### SUPPLIED RECORDS
--------------------------------

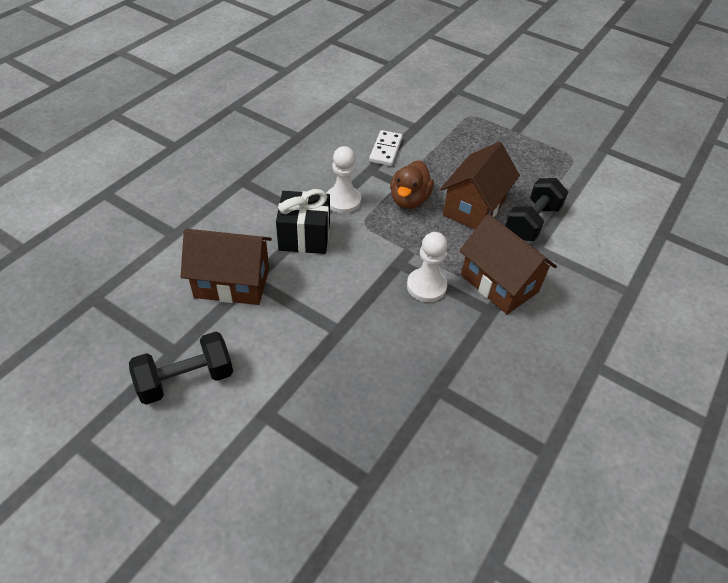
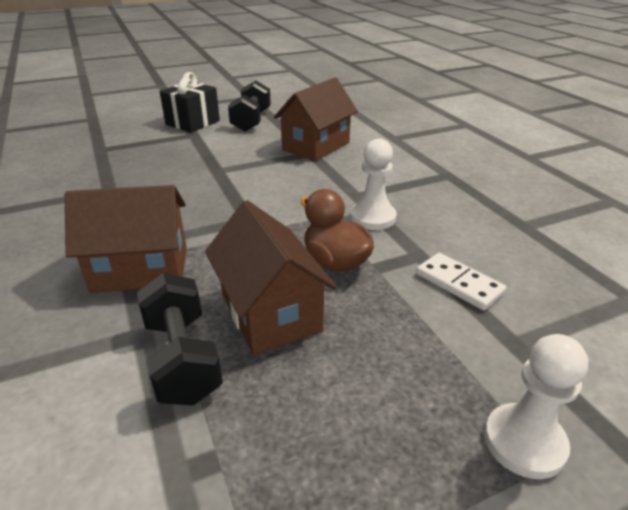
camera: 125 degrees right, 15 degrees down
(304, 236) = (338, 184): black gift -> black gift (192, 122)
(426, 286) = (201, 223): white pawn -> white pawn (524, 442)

--------------------------------

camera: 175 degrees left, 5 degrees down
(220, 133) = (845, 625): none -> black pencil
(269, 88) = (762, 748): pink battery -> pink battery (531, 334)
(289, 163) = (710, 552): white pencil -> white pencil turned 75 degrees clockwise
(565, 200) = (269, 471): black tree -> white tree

--------------------------------

### WHAT YOU NEED TO DO
Please return only the lines above, starting at the line that has "(269, 88) = (762, 748): pink" and ending at the line that has "(565, 200) = (269, 471): black", keeping both and leaving each one unchanged.

### TASK ANSWER
(269, 88) = (762, 748): pink battery -> pink battery (531, 334)
(289, 163) = (710, 552): white pencil -> white pencil turned 75 degrees clockwise
(565, 200) = (269, 471): black tree -> white tree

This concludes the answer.